Work to be completed:
The answer must be the lines from the one containing "D3: none -> zener 18V (A N010, K AGND)" through the last line of the data below, copied exactly, with nothing else.

[Modification records]

####################

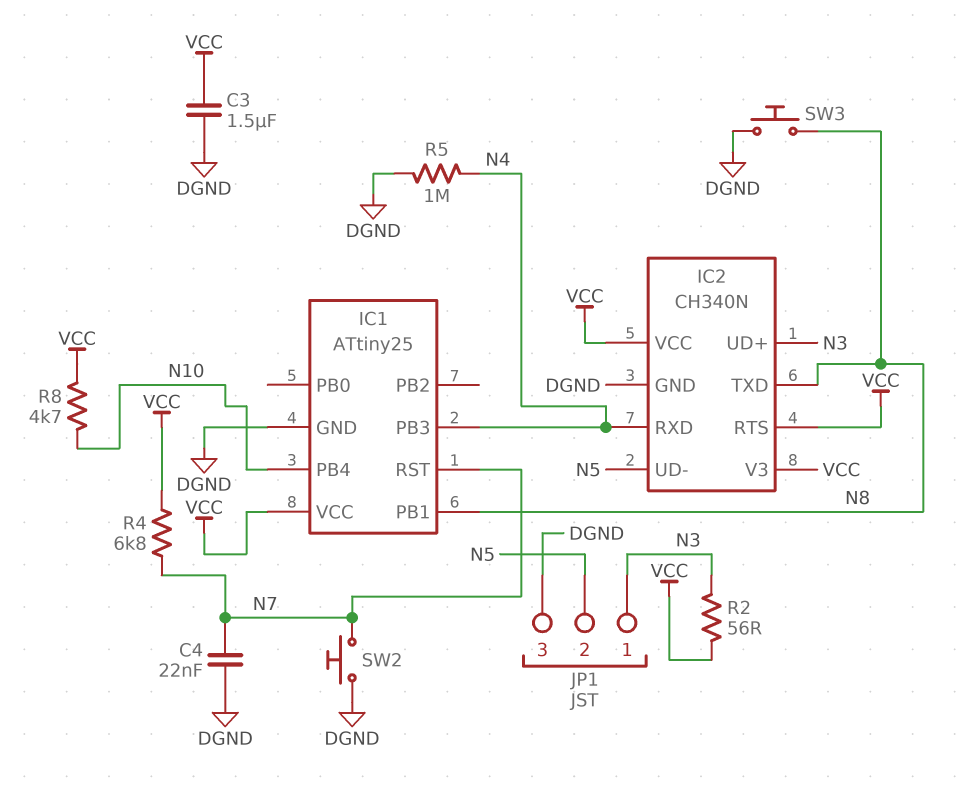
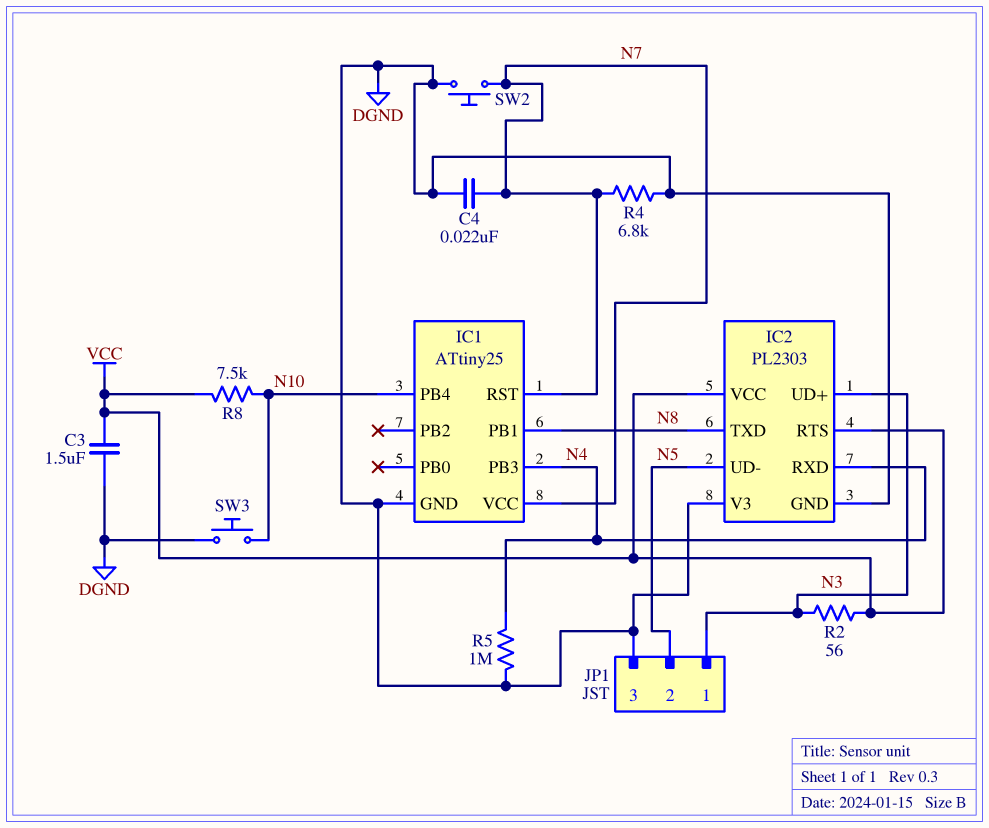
IC1 pin VCC: VCC -> N7
IC2: CH340N -> PL2303
IC2 pin V3: VCC -> DGND
R4: 6.8k (N7, VCC) -> 6.8k (DGND, N7)
R8: 4.7k (N10, VCC) -> 7.5k (N10, VCC)
SW3: button (DGND, N8) -> button (DGND, N10)

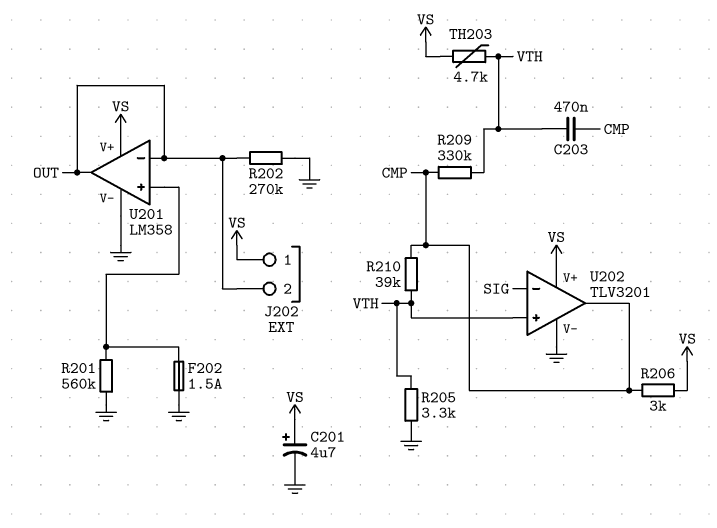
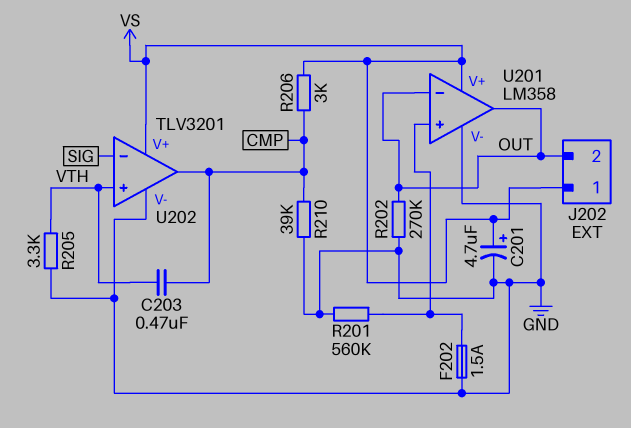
R209: 330k (CMP, VTH) -> none
R210: 39k (CMP, VTH) -> 39k (CMP, GND)
TH203: 4.7k (VS, VTH) -> none

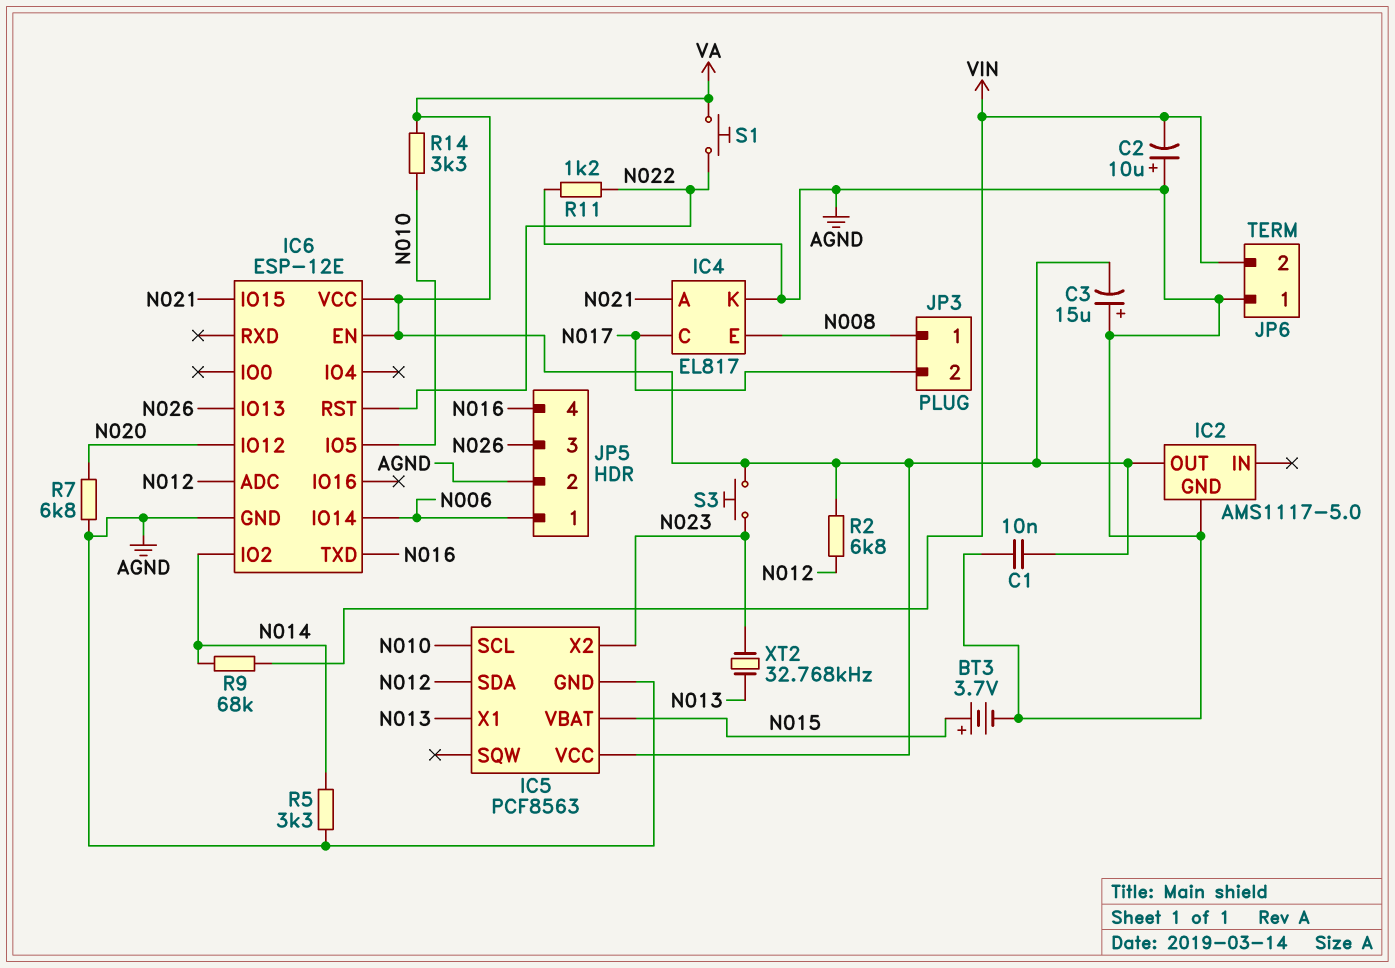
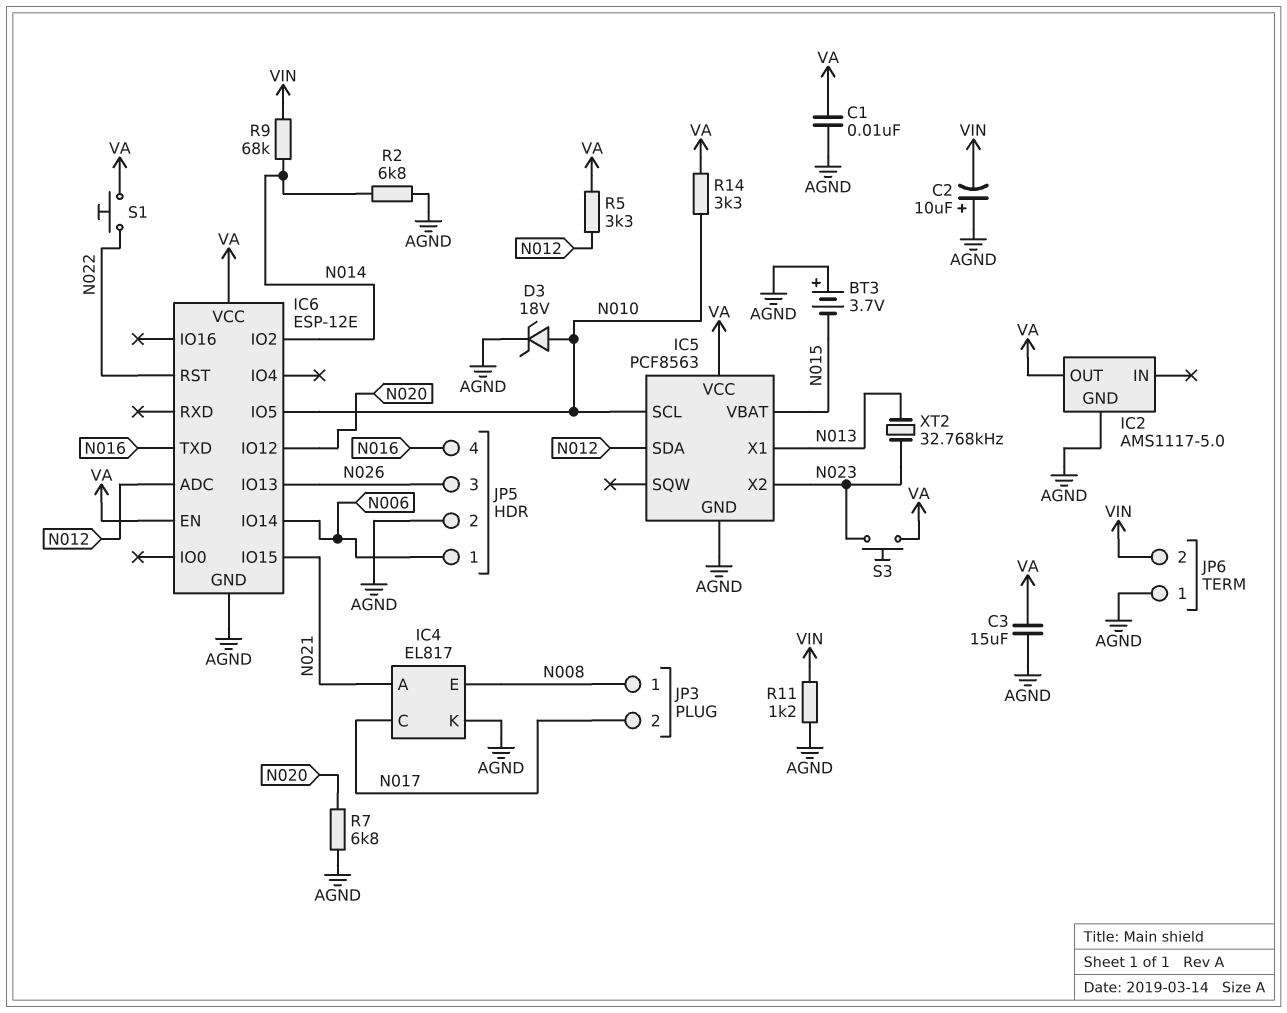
BT3: 3.7V (plus N015, minus AGND) -> 3.7V (plus AGND, minus N015)
C3: 15uF (plus AGND, minus VA) -> 15uF (AGND, VA)
D3: none -> zener 18V (A N010, K AGND)
R2: 6.8k (N012, VA) -> 6.8k (AGND, N014)
R5: 3.3k (AGND, N014) -> 3.3k (N012, VA)
R11: 1.2k (AGND, N022) -> 1.2k (AGND, VIN)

####################

The completed task:
D3: none -> zener 18V (A N010, K AGND)
R2: 6.8k (N012, VA) -> 6.8k (AGND, N014)
R5: 3.3k (AGND, N014) -> 3.3k (N012, VA)
R11: 1.2k (AGND, N022) -> 1.2k (AGND, VIN)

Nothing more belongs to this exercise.